> **ABOUT THIS TASK**
Reproduce the listing below from the line with "camera: 140 degrees right, 0 degrees up" to the line with "grey glasses [193,392,319,512]", both lines included, character for character, minus any pictures.
· · · ·
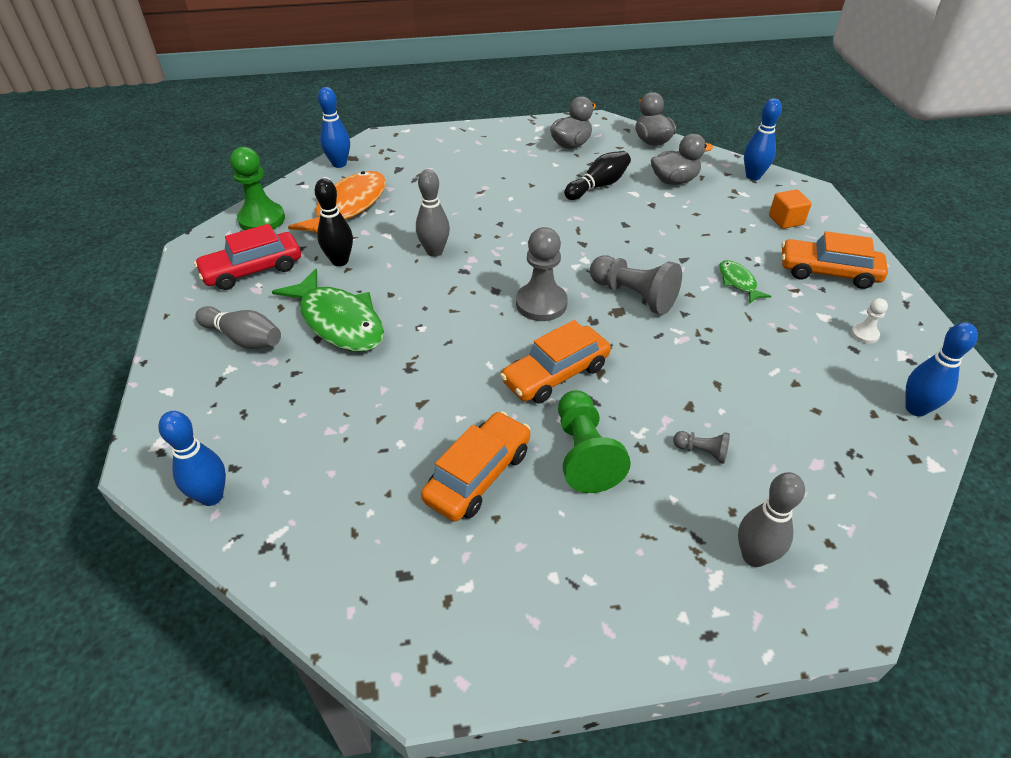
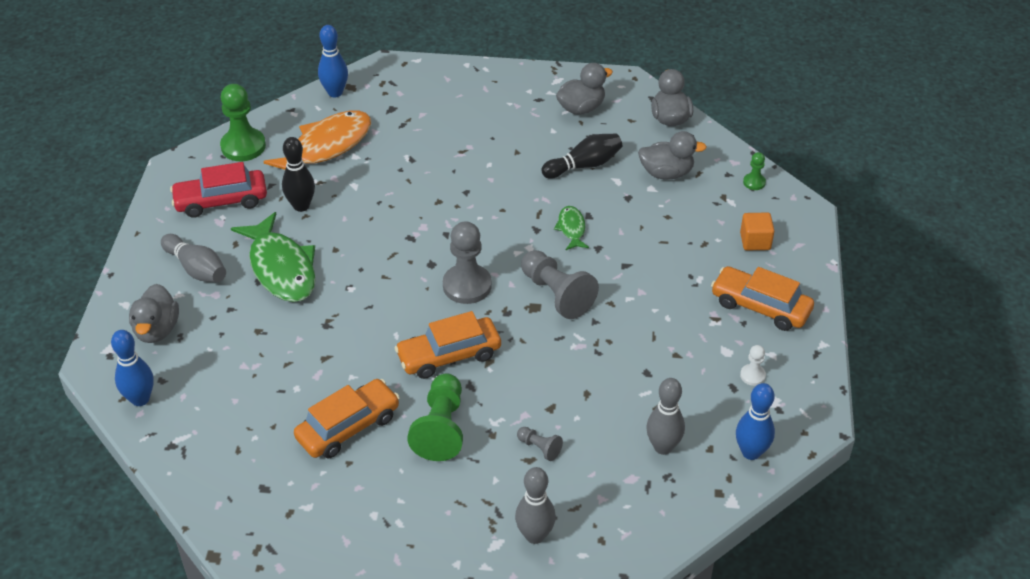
camera: 15 degrees right, 0 degrees up
grey bowling pin [416,169,450,257] -> grey bowling pin moved to [646,378,685,455]
green fish [719,260,771,304] -> green fish moved to [554,206,589,250]
blue bowling pin [744,98,782,180] -> green pawn [743,152,766,190]
none -> grey duck [129,284,179,343]

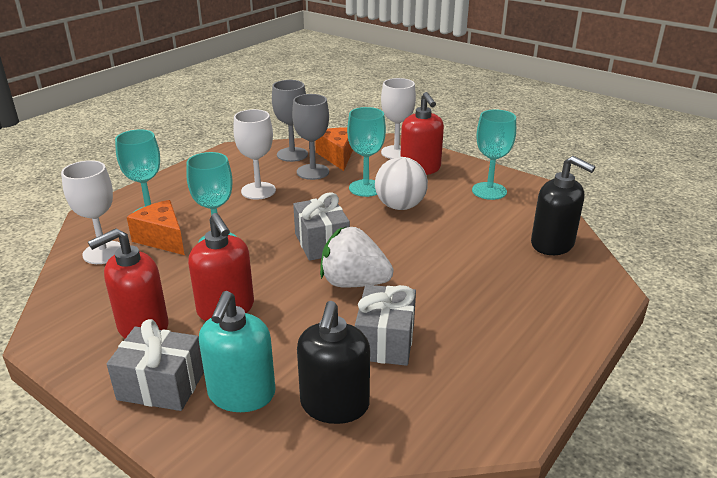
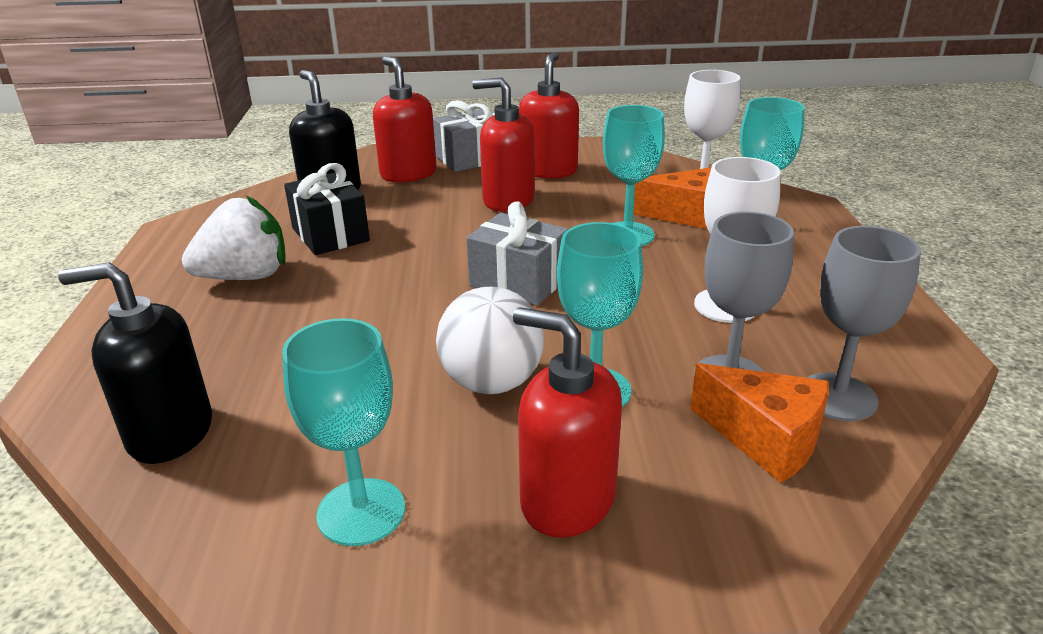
camera: 140 degrees right, 0 degrees up
turquoise soap dispenser [199,291,276,412] -> red soap dispenser [373,56,437,183]
white strawberry [320,227,393,287] -> white strawberry moved to [182,196,286,280]
grey gift [355,285,416,366] -> black gift [284,163,370,255]
white goblet [381,78,416,159] -> none

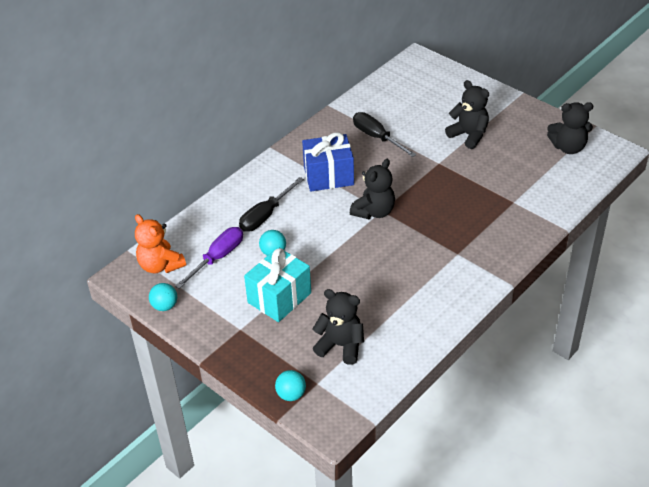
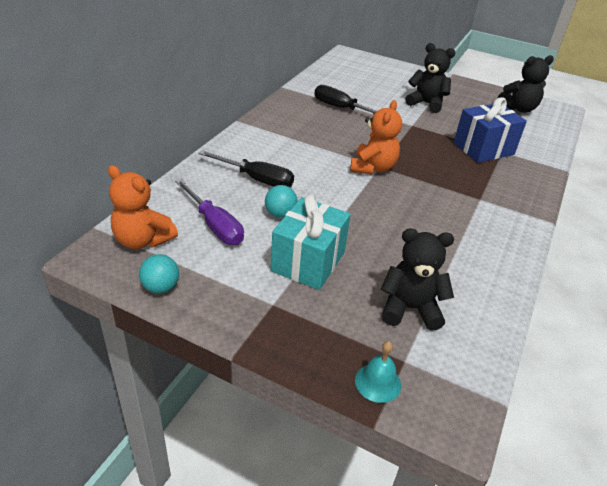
camera: 20 degrees left, 5 degrees down
purple screwdriver [175,227,243,289] -> purple screwdriver turned 120 degrees clockwise [175,179,244,245]
black screwdriver [239,177,304,232] -> black screwdriver turned 90 degrees counterclockwise [198,150,294,187]
turquoise ball [275,370,306,401] -> turquoise bell [355,341,401,403]
blue gift [302,132,354,191] -> blue gift moved to [454,97,527,163]
black teddy bear [350,159,395,219] -> orange teddy bear [350,100,402,174]

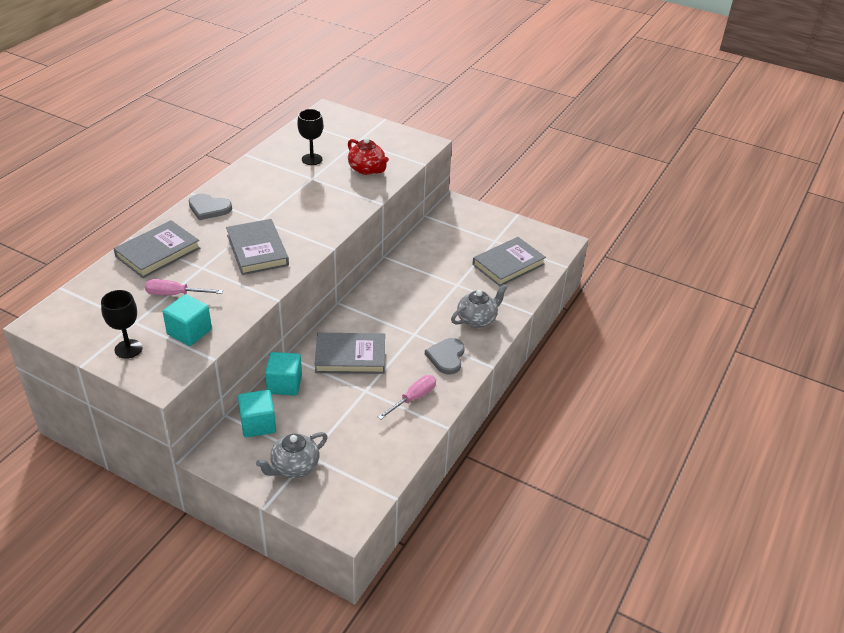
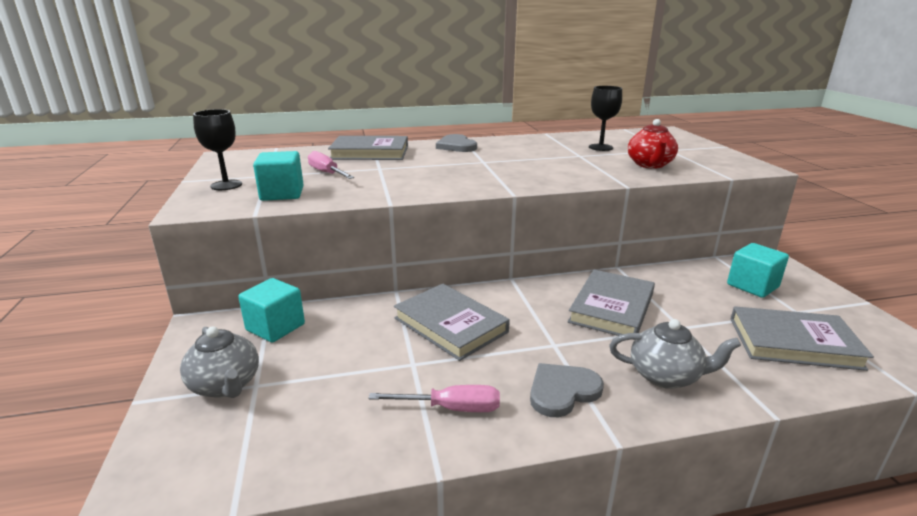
camera: 50 degrees right, 15 degrees down
grey book [226,219,289,275] -> grey book moved to [568,270,655,336]
grey teapot [256,432,328,478] -> grey teapot turned 135 degrees counterclockwise [180,326,259,398]
turquoise cube [265,352,302,396] -> turquoise cube moved to [727,243,789,298]

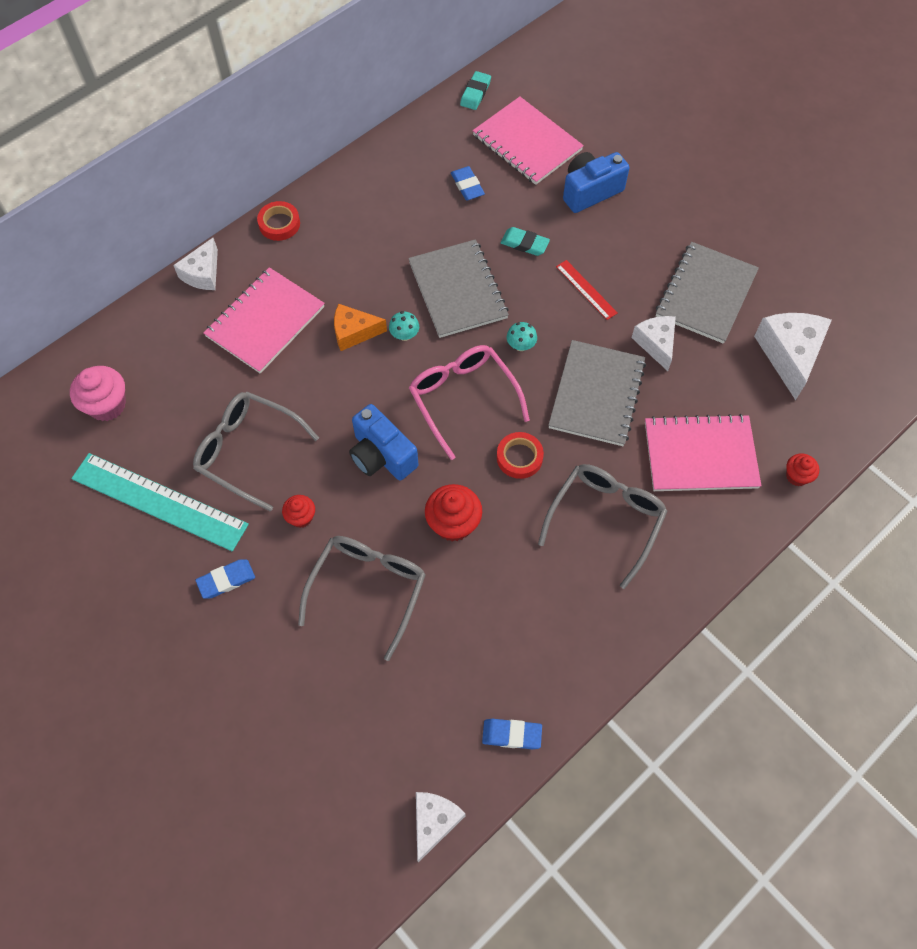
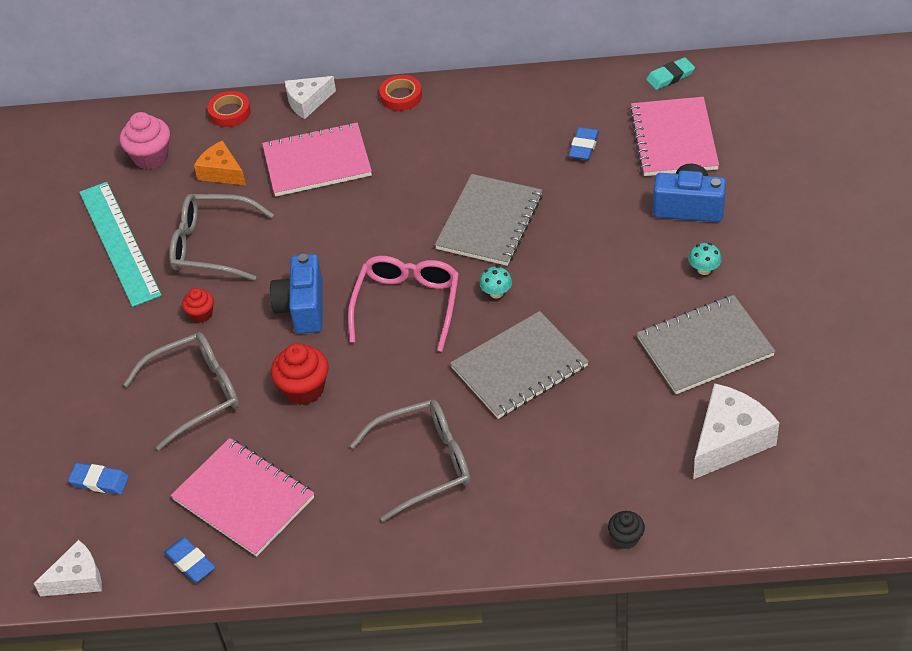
camera: 45 degrees right, 15 degrees down
grey glasses [193,392,319,512] -> grey glasses turned 60 degrees counterclockwise [169,194,274,281]
blue eraser [196,559,255,599] -> blue eraser moved to [68,463,129,494]
orange cheese [334,304,387,351] -> orange cheese moved to [194,140,246,185]
turquoise mushroom [389,311,419,341] -> turquoise mushroom moved to [689,243,722,275]
red tape [497,432,544,479] -> red tape moved to [207,91,251,127]
turquoise eraser [501,227,550,256] -> none
red ruler [556,260,618,320] -> none
white cheese [632,316,676,371] -> none
pink notebook [645,414,761,491] -> pink notebook moved to [171,438,314,557]
red cupcake [786,453,819,486] -> black cupcake [608,511,645,549]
· · · ·
> **ANSWER SECTION**
camera: 140 degrees right, 0 degrees up
turquoise soap dispenser [199,291,276,412] -> red soap dispenser [373,56,437,183]
white strawberry [320,227,393,287] -> white strawberry moved to [182,196,286,280]
grey gift [355,285,416,366] -> black gift [284,163,370,255]
white goblet [381,78,416,159] -> none

camera: 20 degrees left, 5 degrees down
purple screwdriver [175,227,243,289] -> purple screwdriver turned 120 degrees clockwise [175,179,244,245]
black screwdriver [239,177,304,232] -> black screwdriver turned 90 degrees counterclockwise [198,150,294,187]
turquoise ball [275,370,306,401] -> turquoise bell [355,341,401,403]
blue gift [302,132,354,191] -> blue gift moved to [454,97,527,163]
black teddy bear [350,159,395,219] -> orange teddy bear [350,100,402,174]

camera: 50 degrees right, 15 degrees down
grey book [226,219,289,275] -> grey book moved to [568,270,655,336]
grey teapot [256,432,328,478] -> grey teapot turned 135 degrees counterclockwise [180,326,259,398]
turquoise cube [265,352,302,396] -> turquoise cube moved to [727,243,789,298]

camera: 45 degrees right, 15 degrees down
grey glasses [193,392,319,512] -> grey glasses turned 60 degrees counterclockwise [169,194,274,281]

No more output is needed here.